(Object displacement listings)
++++++++++
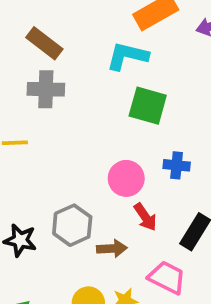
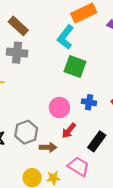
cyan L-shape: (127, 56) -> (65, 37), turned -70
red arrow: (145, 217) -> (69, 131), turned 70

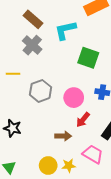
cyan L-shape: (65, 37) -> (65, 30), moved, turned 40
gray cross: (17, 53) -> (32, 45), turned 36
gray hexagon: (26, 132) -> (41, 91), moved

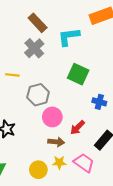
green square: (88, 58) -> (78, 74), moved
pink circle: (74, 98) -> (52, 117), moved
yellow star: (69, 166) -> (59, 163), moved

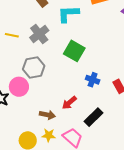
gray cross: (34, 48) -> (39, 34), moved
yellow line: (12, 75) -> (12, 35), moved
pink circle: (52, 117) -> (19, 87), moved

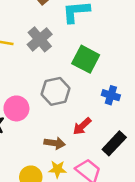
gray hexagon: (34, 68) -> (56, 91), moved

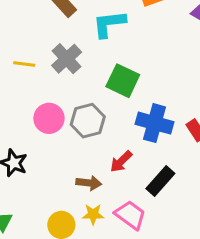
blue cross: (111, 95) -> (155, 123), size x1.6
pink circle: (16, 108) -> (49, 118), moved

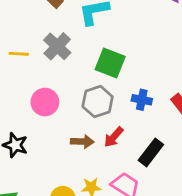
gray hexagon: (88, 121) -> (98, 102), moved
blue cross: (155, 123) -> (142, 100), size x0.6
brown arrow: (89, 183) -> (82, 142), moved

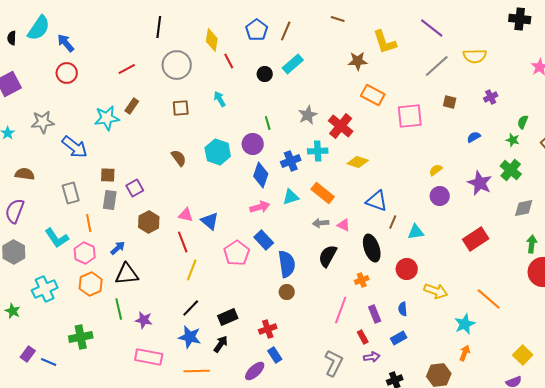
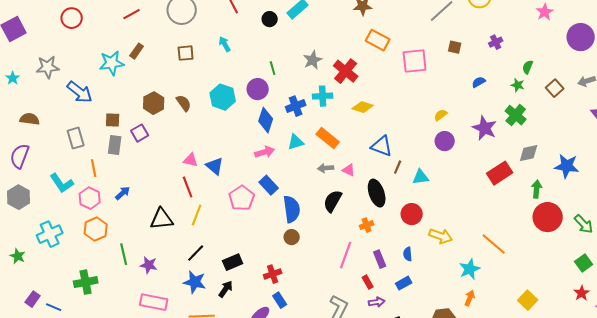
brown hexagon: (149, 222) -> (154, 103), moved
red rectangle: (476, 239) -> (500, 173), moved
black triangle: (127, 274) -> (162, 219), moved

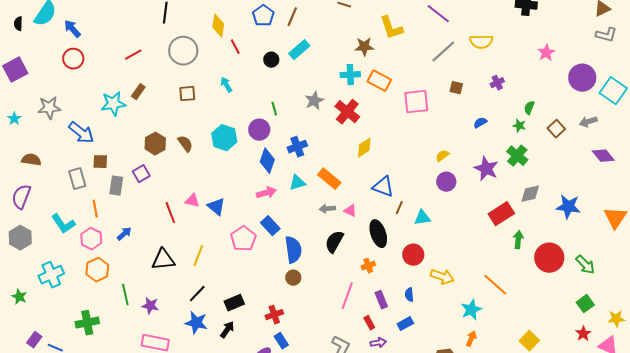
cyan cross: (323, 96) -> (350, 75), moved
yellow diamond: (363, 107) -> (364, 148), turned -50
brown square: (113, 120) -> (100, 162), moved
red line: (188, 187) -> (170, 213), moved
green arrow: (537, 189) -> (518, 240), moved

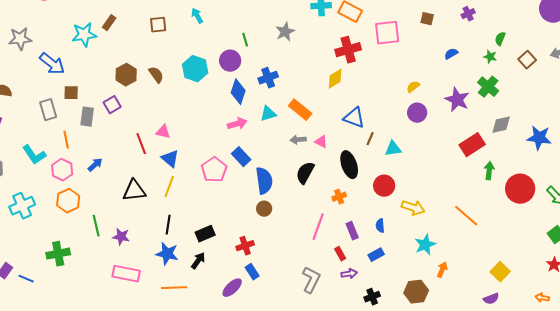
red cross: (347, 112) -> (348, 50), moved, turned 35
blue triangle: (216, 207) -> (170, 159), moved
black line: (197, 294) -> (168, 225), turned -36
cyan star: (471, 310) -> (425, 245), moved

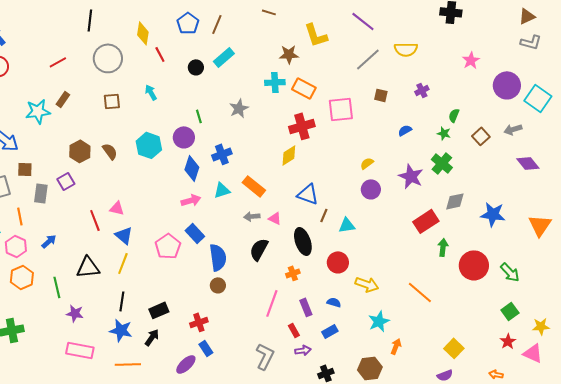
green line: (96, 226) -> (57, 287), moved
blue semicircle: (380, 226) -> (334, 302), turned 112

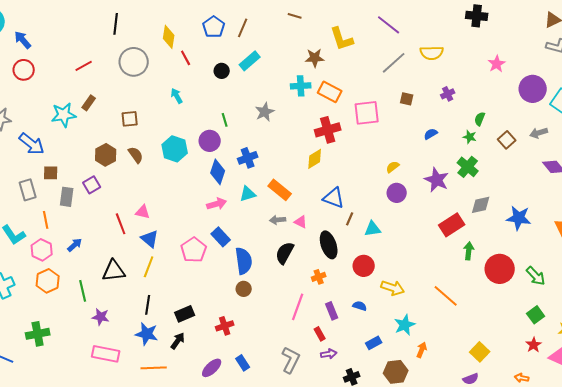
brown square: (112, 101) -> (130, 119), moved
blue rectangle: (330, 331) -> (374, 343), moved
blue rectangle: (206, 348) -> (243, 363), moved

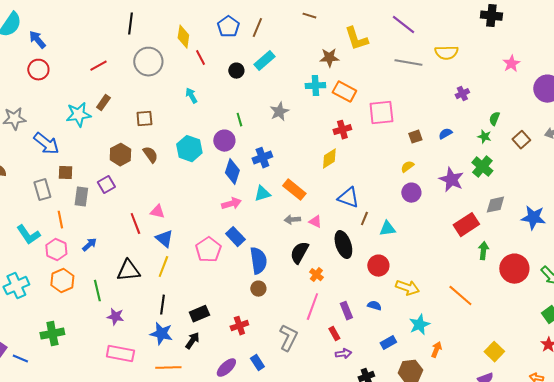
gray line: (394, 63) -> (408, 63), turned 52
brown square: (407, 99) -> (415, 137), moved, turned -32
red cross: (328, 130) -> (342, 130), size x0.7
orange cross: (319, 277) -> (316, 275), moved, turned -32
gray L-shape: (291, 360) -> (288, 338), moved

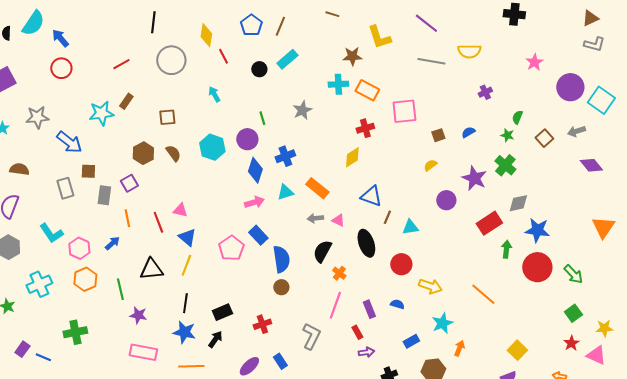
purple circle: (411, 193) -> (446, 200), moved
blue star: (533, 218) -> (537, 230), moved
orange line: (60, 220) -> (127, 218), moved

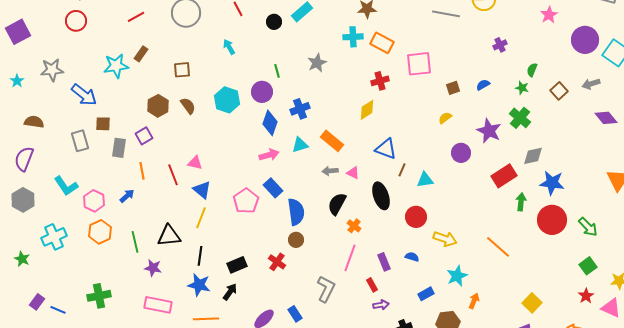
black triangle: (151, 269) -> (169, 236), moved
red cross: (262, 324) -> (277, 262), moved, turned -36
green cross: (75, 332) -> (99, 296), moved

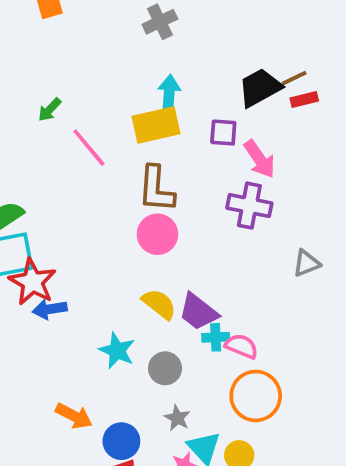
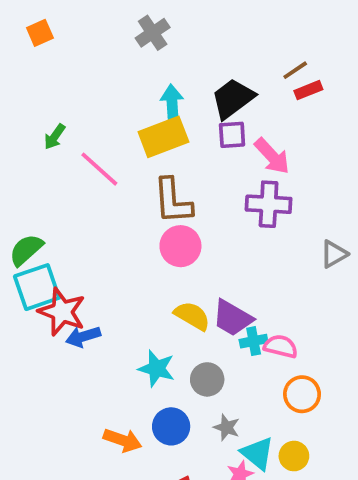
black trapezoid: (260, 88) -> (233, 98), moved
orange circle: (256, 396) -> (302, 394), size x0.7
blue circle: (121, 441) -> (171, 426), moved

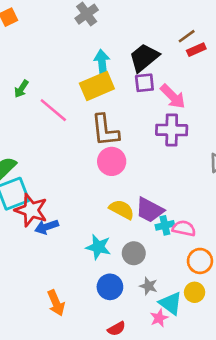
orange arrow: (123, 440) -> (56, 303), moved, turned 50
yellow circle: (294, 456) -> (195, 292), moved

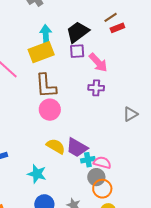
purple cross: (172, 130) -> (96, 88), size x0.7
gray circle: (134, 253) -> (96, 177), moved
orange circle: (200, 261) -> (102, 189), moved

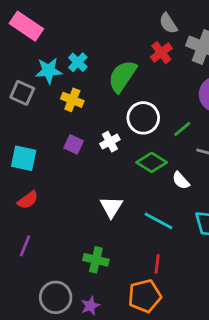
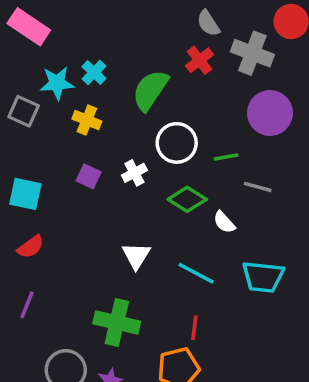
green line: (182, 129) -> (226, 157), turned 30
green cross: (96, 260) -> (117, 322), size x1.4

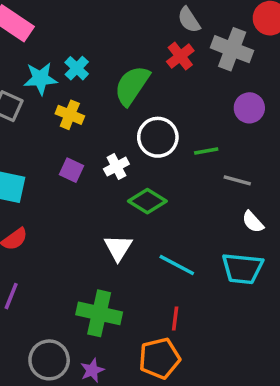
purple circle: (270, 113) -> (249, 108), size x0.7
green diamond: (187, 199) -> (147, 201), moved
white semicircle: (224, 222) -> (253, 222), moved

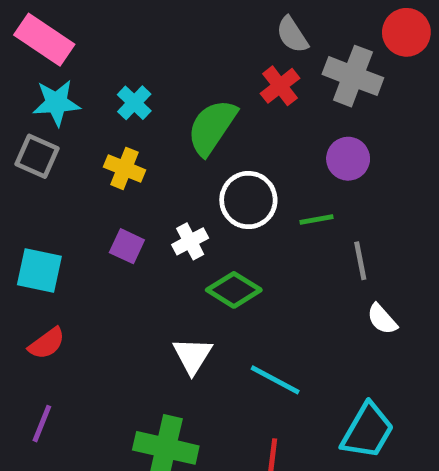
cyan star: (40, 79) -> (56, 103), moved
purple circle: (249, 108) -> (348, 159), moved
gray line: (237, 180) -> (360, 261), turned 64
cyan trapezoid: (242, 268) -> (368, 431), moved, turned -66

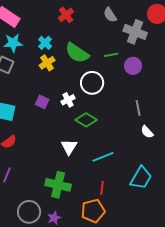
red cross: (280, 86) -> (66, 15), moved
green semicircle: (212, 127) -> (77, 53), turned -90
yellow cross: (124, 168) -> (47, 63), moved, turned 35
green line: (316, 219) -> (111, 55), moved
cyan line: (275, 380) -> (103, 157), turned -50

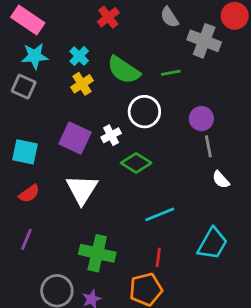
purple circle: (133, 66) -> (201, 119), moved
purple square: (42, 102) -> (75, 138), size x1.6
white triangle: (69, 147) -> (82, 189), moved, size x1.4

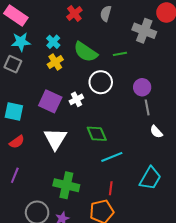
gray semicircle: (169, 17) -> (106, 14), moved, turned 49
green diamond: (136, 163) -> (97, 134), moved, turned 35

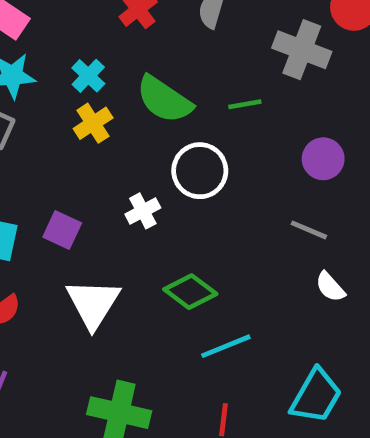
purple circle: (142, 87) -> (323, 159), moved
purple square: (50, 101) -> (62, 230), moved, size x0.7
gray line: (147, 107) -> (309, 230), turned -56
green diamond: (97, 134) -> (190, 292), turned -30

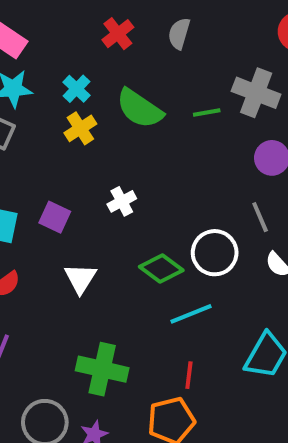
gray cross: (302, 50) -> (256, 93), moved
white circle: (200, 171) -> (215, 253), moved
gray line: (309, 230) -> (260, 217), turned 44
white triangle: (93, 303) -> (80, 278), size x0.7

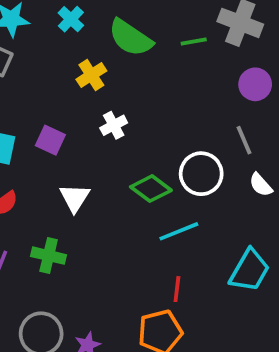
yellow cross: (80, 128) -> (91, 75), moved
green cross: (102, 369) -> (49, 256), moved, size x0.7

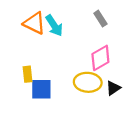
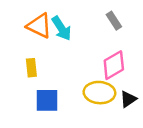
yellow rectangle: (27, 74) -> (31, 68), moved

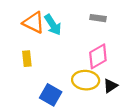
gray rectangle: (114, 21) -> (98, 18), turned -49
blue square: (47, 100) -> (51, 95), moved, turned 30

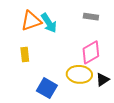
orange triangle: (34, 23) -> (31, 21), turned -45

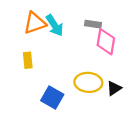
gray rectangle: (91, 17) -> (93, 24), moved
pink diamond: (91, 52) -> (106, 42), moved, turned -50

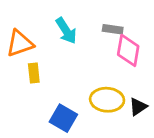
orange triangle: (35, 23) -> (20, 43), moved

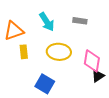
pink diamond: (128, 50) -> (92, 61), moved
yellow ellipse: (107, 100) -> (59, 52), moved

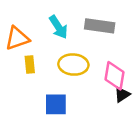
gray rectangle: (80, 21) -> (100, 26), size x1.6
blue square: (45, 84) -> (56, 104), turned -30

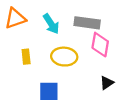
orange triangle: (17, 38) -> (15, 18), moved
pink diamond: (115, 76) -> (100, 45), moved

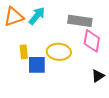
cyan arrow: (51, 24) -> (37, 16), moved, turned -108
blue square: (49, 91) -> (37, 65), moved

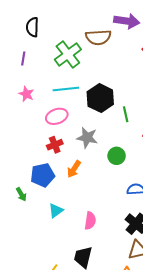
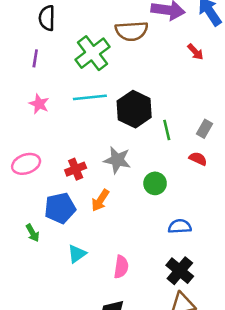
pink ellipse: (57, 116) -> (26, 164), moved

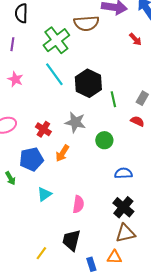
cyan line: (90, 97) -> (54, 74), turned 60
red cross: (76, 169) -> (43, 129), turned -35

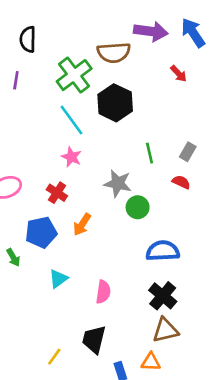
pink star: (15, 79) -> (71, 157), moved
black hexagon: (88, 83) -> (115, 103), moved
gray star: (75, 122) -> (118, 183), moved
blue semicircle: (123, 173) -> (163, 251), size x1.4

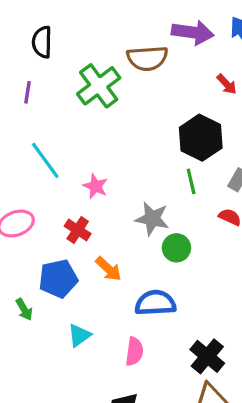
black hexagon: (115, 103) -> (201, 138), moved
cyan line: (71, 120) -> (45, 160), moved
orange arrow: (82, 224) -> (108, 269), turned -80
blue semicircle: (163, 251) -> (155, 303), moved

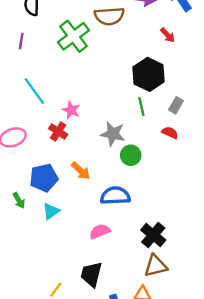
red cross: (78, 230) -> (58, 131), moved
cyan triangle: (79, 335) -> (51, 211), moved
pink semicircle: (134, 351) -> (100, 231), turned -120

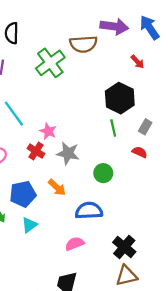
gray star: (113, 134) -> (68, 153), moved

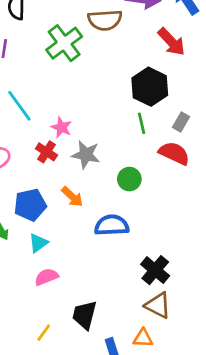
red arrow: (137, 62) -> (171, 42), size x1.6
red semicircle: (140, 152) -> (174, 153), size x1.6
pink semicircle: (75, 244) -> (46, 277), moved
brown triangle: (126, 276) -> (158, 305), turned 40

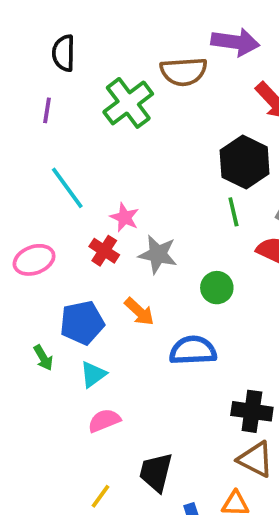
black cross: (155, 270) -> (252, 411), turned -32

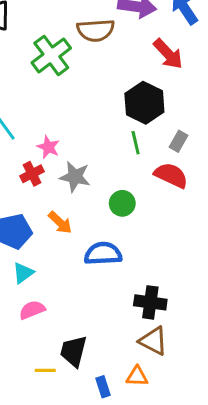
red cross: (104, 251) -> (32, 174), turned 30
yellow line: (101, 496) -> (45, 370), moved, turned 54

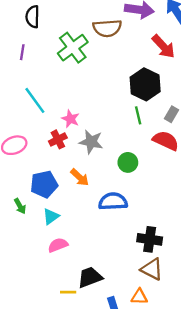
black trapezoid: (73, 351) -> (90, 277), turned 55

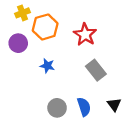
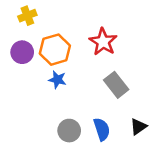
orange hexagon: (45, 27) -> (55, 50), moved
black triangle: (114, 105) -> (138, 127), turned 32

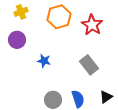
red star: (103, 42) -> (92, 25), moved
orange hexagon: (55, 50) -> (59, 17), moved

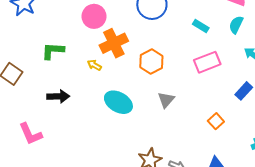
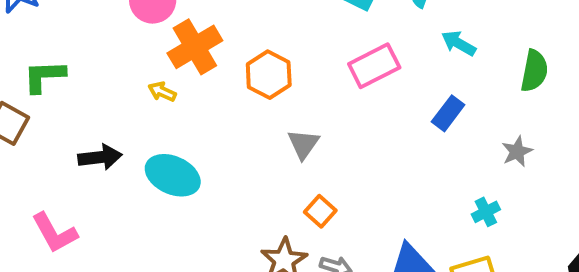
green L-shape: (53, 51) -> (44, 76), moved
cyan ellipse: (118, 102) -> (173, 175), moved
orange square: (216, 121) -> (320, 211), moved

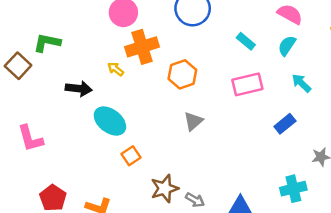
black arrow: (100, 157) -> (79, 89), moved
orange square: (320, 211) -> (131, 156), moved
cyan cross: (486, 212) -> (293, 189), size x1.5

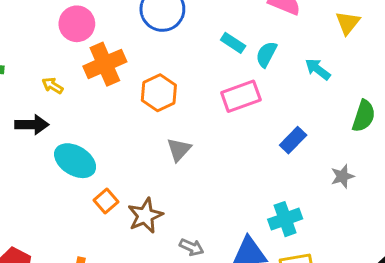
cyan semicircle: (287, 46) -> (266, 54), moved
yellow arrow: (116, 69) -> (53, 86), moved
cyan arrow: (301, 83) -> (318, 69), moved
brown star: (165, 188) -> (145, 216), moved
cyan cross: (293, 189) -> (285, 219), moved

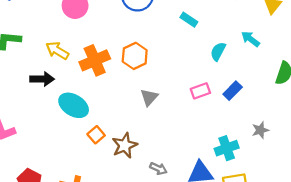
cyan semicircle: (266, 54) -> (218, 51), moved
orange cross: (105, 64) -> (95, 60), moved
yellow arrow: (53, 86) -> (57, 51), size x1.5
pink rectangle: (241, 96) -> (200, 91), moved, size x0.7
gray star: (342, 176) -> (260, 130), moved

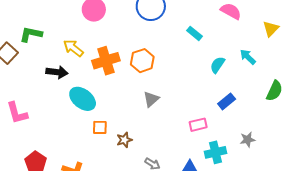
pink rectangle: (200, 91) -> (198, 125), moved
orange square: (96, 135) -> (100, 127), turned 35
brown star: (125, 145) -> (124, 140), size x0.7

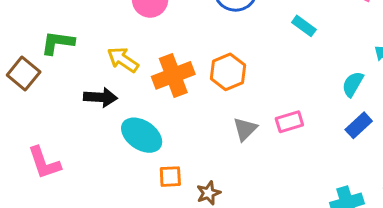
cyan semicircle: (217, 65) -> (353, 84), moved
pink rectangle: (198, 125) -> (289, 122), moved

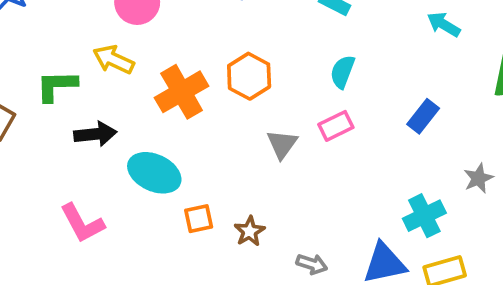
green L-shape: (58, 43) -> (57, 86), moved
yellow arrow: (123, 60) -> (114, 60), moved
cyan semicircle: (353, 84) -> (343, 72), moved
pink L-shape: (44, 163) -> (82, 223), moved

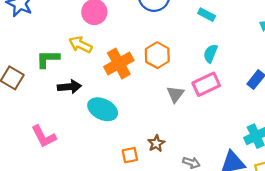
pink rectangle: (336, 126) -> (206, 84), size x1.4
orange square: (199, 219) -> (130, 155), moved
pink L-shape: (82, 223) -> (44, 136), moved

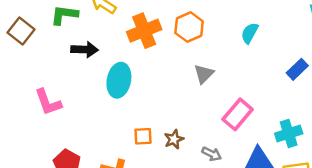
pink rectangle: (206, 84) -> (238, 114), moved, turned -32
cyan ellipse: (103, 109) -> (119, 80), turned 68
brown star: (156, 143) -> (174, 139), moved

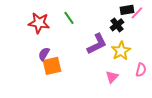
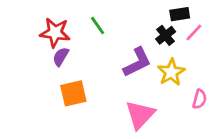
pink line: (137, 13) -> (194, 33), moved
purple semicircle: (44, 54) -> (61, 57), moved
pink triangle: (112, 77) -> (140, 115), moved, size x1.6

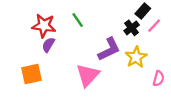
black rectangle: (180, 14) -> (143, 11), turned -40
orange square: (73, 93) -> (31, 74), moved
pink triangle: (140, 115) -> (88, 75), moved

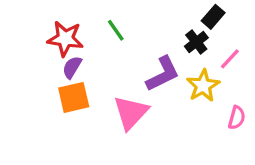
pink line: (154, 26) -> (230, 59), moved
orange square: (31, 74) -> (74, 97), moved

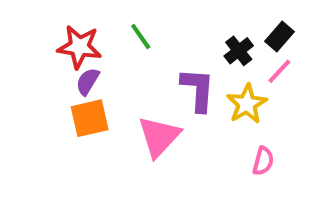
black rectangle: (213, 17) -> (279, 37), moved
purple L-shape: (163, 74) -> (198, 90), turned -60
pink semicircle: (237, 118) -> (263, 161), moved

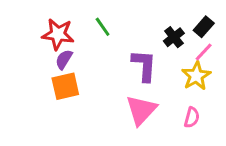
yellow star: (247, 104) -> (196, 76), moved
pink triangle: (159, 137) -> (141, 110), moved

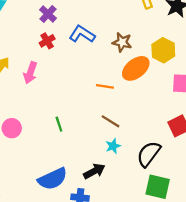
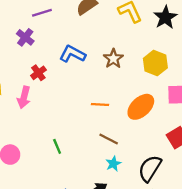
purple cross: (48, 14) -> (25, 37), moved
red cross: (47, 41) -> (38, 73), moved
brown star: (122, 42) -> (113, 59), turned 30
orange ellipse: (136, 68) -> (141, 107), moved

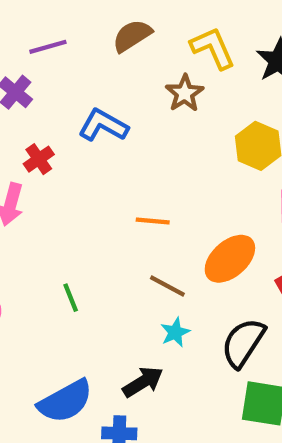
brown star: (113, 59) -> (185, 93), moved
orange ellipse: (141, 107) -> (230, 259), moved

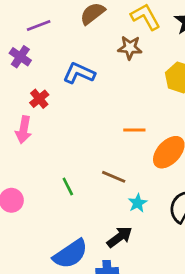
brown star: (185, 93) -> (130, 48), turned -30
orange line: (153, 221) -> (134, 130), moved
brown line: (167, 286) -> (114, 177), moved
++++++++++
**What needs to be done**
The answer must be the part of the records that opens with the line containing "gray L-shape: (291, 360) -> (288, 338), moved" and closes with the line containing "cyan trapezoid: (242, 268)", reproduced exactly, with no pictures.

**Written solution**
gray L-shape: (291, 360) -> (288, 338), moved

purple circle: (411, 193) -> (446, 200), moved
blue star: (533, 218) -> (537, 230), moved
orange line: (60, 220) -> (127, 218), moved

black triangle: (151, 269) -> (169, 236), moved
red cross: (262, 324) -> (277, 262), moved, turned -36
green cross: (75, 332) -> (99, 296), moved

black trapezoid: (260, 88) -> (233, 98), moved
orange circle: (256, 396) -> (302, 394), size x0.7
blue circle: (121, 441) -> (171, 426), moved

orange arrow: (123, 440) -> (56, 303), moved, turned 50
yellow circle: (294, 456) -> (195, 292), moved

purple cross: (172, 130) -> (96, 88), size x0.7
gray circle: (134, 253) -> (96, 177), moved
orange circle: (200, 261) -> (102, 189), moved

green line: (182, 129) -> (226, 157), turned 30
green cross: (96, 260) -> (117, 322), size x1.4

purple circle: (270, 113) -> (249, 108), size x0.7
green diamond: (187, 199) -> (147, 201), moved
white semicircle: (224, 222) -> (253, 222), moved

cyan star: (40, 79) -> (56, 103), moved
purple circle: (249, 108) -> (348, 159), moved
gray line: (237, 180) -> (360, 261), turned 64
cyan trapezoid: (242, 268) -> (368, 431), moved, turned -66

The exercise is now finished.